# Tarea planteada
Cambia "service" por "private" y reproduce el resto sin modificaciones. Empieza en la línea que contiene "Trace the roads" y termina después de la que contiene "road 2 (unclassified): [(460,434),(365,433),(346,446),(301,511)]".

# Datos
== == ==
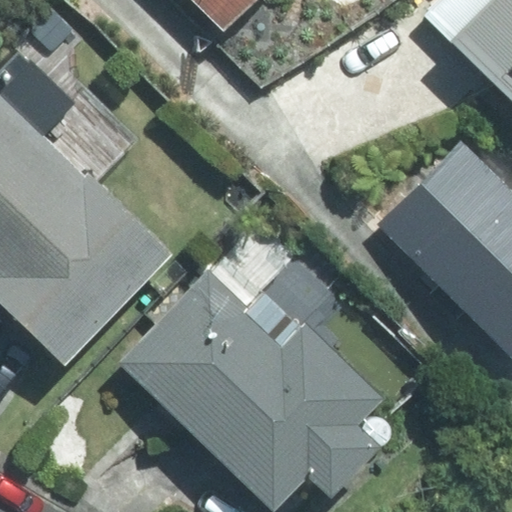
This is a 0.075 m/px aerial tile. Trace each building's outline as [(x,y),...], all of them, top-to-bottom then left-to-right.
[(172,0),(208,35),(243,0),(172,0)] [(511,0),(427,0),(418,10),(511,97),(511,0)] [(164,246),(83,171),(117,134),(21,47),(0,70),(0,303),(60,359),(164,246)] [(511,196),(452,138),(372,220),(511,357),(511,196)] [(205,268),(202,265),(110,357),(262,509),(299,472),(315,487),(380,423),(357,400),(371,386),(262,277),(290,249),(258,216),(205,268)]
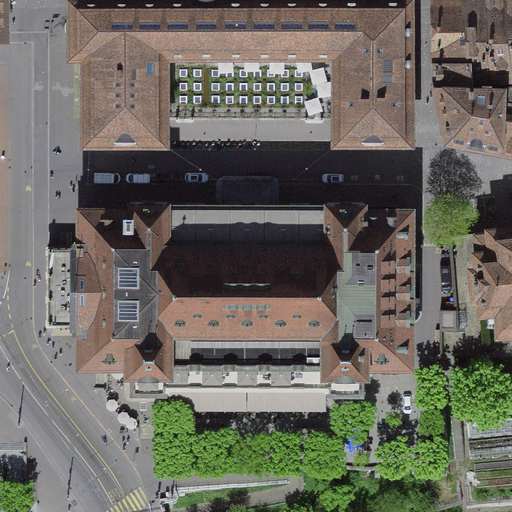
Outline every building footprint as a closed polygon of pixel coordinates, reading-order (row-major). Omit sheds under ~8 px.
[(107,1),(74,1),(73,3),(73,6),(74,6),(74,23),(74,34),(74,49),(73,49),(73,52),(74,54),(87,54),(87,136),(86,136),(86,139),(87,140),(88,141),(163,141),(163,136),(163,126),(163,54),(185,54),(193,54),(193,55),(198,55),(198,54),(215,54),(215,55),(220,55),(220,54),(336,54),(336,64),(336,125),(336,138),(336,141),(409,141),(409,86),(409,1),(408,0),(362,0),(305,0),(305,1),(223,2),(222,1),(221,1),(220,0),(191,0),(192,1),(190,1),(190,2),(132,2),(107,2),(107,1)] [(469,60),(462,0),(434,0),(437,61),(469,60)] [(462,0),(469,60),(472,80),(473,80),(473,81),(483,80),(483,83),(492,83),(490,55),(488,46),(483,0),(462,0)] [(483,0),(488,46),(490,55),(492,83),(493,83),(493,79),(511,79),(511,81),(511,71),(504,0),(483,0)] [(469,60),(437,61),(438,75),(439,85),(473,86),(473,85),(473,81),(473,80),(472,80),(469,60)] [(511,147),(511,82),(503,83),(503,86),(501,145),(511,147)] [(474,140),(501,145),(503,86),(494,86),(493,84),(493,83),(492,83),(483,83),(483,85),(473,85),(473,86),(439,85),(450,136),(474,140)] [(129,210),(82,210),(82,242),(76,242),(75,246),(72,246),(72,248),(53,247),(48,247),(47,247),(47,286),(47,324),(48,324),(48,325),(53,325),(53,324),(72,324),(72,325),(75,325),(75,329),(82,330),(81,361),(130,361),(130,368),(131,368),(131,369),(136,369),(136,390),(166,390),(166,389),(167,389),(167,388),(168,388),(168,383),(326,384),(326,389),(327,389),(327,390),(328,390),(328,391),(358,391),(358,370),(362,370),(362,369),(364,369),(364,362),(409,362),(409,330),(410,330),(410,243),(409,243),(409,211),(365,211),(365,204),(364,204),(364,202),(327,202),(327,204),(251,204),(167,203),(167,202),(131,202),(131,203),(129,203),(129,210)] [(511,228),(495,230),(475,233),(479,270),(475,270),(474,270),(474,271),(476,291),(476,292),(477,292),(481,292),(483,309),(499,307),(501,330),(511,328),(511,228)] [(442,390),(430,390),(430,415),(430,439),(440,439),(442,439),(442,390)] [(511,417),(467,422),(468,430),(469,437),(511,433),(511,417)] [(511,436),(468,441),(469,450),(470,458),(511,454),(511,436)]
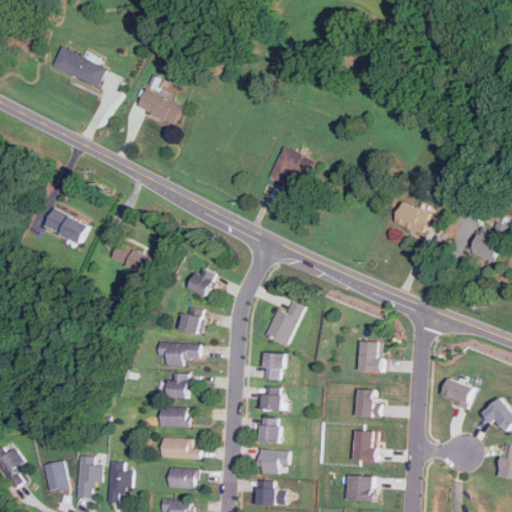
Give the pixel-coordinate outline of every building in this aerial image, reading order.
[(0,0),(0,6),(7,9),(10,0),(0,0)] [(57,66),(102,85),(110,66),(65,47),(57,66)] [(187,104),(149,88),(141,108),(179,124),(187,104)] [(309,181),(318,160),(286,146),(272,176),(287,183),(292,173),(309,181)] [(424,234),(433,214),(405,201),(396,221),(424,234)] [(49,227),(88,244),(97,224),(58,207),(49,227)] [(497,261),(509,230),(498,226),(496,231),(484,226),(473,251),(497,261)] [(153,275),(162,259),(125,241),(117,257),(153,275)] [(218,272),(198,266),(190,289),(210,295),(218,272)] [(270,337),(291,345),(305,306),(294,302),(290,313),(280,309),(270,337)] [(185,311),(182,330),(203,334),(206,315),(185,311)] [(387,371),(387,341),(363,341),(363,371),(387,371)] [(163,364),(189,364),(189,357),(203,357),(203,343),(164,342),(163,364)] [(265,379),(286,380),(287,354),(266,353),(265,379)] [(190,398),(190,373),(176,373),(176,381),(169,381),(169,398),(190,398)] [(443,394),(469,406),(477,389),(451,377),(443,394)] [(284,410),(284,387),(264,387),(263,410),(284,410)] [(383,400),(377,400),(377,389),(360,389),(360,416),(383,416),(383,400)] [(511,428),(511,408),(501,397),(486,412),(507,433),(511,428)] [(191,426),(191,406),(163,406),(163,426),(191,426)] [(262,442),(283,442),(283,418),(262,418),(262,442)] [(380,460),(380,430),(357,430),(357,460),(380,460)] [(163,457),(202,458),(203,448),(194,448),(194,438),(164,437),(163,457)] [(0,446),(0,461),(16,487),(26,481),(20,471),(25,468),(23,464),(27,461),(18,447),(9,452),(4,444),(0,446)] [(511,477),(511,444),(504,444),(503,477),(511,477)] [(292,450),(261,450),(261,472),(283,472),(283,464),(292,464),(292,450)] [(81,495),(96,495),(96,481),(105,481),(106,463),(98,463),(98,455),(83,455),(81,495)] [(72,488),(67,460),(47,464),(52,492),(72,488)] [(135,468),(128,468),(128,460),(112,460),(112,500),(123,500),(123,489),(135,489),(135,468)] [(171,487),(200,487),(200,468),(171,468),(171,487)] [(378,476),(351,475),(351,500),(378,500),(378,476)] [(278,505),(278,480),(258,480),(258,505),(278,505)] [(171,511),(193,511),(193,499),(164,499),(164,511),(171,511)]
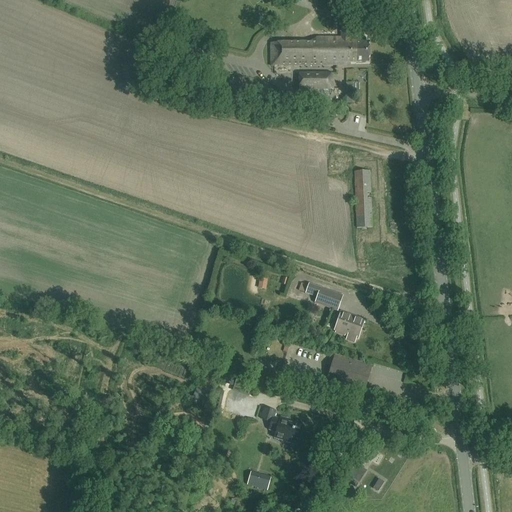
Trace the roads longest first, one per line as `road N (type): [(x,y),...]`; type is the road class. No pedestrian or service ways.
road 1 (secondary): [(460,434),(418,90)]
road 2 (unclassified): [(460,434),(365,433),(346,446),(301,511)]
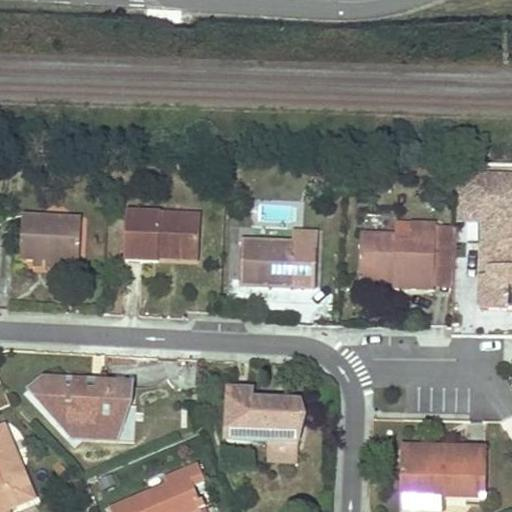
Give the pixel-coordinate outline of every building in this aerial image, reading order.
[(63,157),(37,156),(37,165),(63,165),(63,157)] [(336,165),(316,164),(315,181),(335,182),(336,165)] [(370,167),(350,166),(349,182),(369,183),(370,167)] [(511,256),(511,257),(511,234),(511,177),(458,175),(457,221),(482,222),(480,270),(490,270),(489,280),(480,279),(479,310),(511,311),(511,256)] [(158,262),(159,261),(159,259),(159,253),(164,253),(199,254),(201,218),(127,214),(125,261),(158,262)] [(79,264),(80,243),(81,222),(22,219),(20,261),(34,261),(61,263),(79,264)] [(408,244),(402,243),(395,243),(395,237),(360,235),(358,273),(393,274),(392,284),(392,289),(433,291),(433,288),(436,229),(436,225),(409,224),(408,244)] [(452,289),(454,230),(436,229),(433,288),(452,289)] [(293,246),(268,244),(243,243),(241,284),(313,287),(317,236),(294,234),(293,246)] [(164,253),(159,253),(159,259),(198,262),(199,254),(164,253)] [(61,263),(34,261),(34,268),(61,270),(61,263)] [(489,280),(490,270),(480,270),(480,279),(489,280)] [(392,284),(393,274),(358,273),(357,283),(392,284)] [(121,407),(130,408),(132,386),(104,384),(103,389),(89,388),(89,384),(45,381),(31,394),(69,435),(83,421),(96,422),(95,432),(120,433),(121,407)] [(229,392),(228,417),(226,442),(249,443),(249,438),(266,439),(266,444),(298,446),(301,407),(275,405),(274,410),(251,409),(251,404),(252,393),(229,392)] [(130,408),(121,407),(120,433),(130,408)] [(0,511),(13,507),(33,499),(3,429),(0,430),(0,511)] [(266,444),(265,461),(297,463),(298,446),(266,444)] [(408,511),(426,511),(437,511),(443,511),(444,499),(445,489),(485,490),(486,450),(444,449),(444,462),(408,461),(401,461),(400,488),(408,488),(408,511)] [(408,449),(408,461),(444,462),(444,449),(408,449)] [(198,511),(204,509),(203,505),(201,501),(198,503),(192,488),(204,483),(197,466),(164,481),(167,487),(110,511),(109,511),(198,511)] [(87,481),(82,483),(92,509),(98,507),(87,481)] [(82,483),(76,486),(87,511),(92,509),(82,483)] [(408,488),(400,488),(400,511),(408,511),(408,488)] [(485,490),(445,489),(444,499),(484,500),(485,490)]
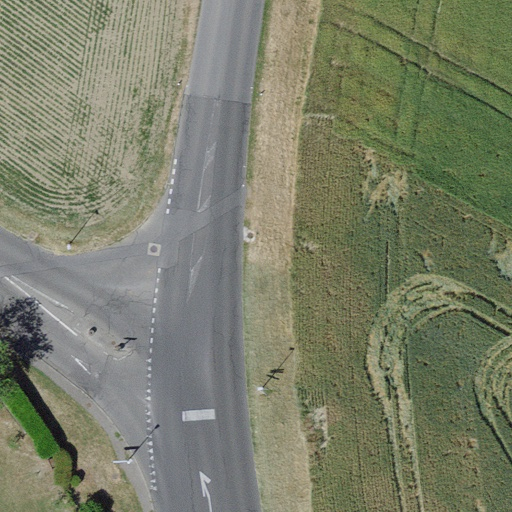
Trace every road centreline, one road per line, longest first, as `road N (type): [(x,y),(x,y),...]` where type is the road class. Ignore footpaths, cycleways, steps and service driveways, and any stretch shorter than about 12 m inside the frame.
road 1 (secondary): [(241,0),(207,219),(194,381)]
road 2 (unclassified): [(194,381),(0,255)]
road 3 (secondary): [(194,381),(211,511)]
== == ==
# Solución propuesta
Trace the roads longest first, one per line as `road N (type): [(x,y),...]`; type is the road class. No pedestrian or private ways.
road 1 (secondary): [(460,434),(418,90)]
road 2 (unclassified): [(460,434),(365,433),(346,446),(301,511)]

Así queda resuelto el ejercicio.